* _Records provided_:

○ ○ ○ ○

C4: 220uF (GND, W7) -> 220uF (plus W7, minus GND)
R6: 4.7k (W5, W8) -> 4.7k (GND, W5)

○ ○ ○ ○

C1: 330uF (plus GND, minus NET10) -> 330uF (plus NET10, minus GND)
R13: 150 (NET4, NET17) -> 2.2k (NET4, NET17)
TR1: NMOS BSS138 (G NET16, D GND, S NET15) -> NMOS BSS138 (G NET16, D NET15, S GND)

○ ○ ○ ○

* _The problem_: Find "C4: 220uF (GND, W7)" in the entries above and copy that whole line exactly, then each line after it through the line that contains "R6: 4.7k (W5, W8) -> 4.7k (GND, W5)".

* _Problem solution_:
C4: 220uF (GND, W7) -> 220uF (plus W7, minus GND)
R6: 4.7k (W5, W8) -> 4.7k (GND, W5)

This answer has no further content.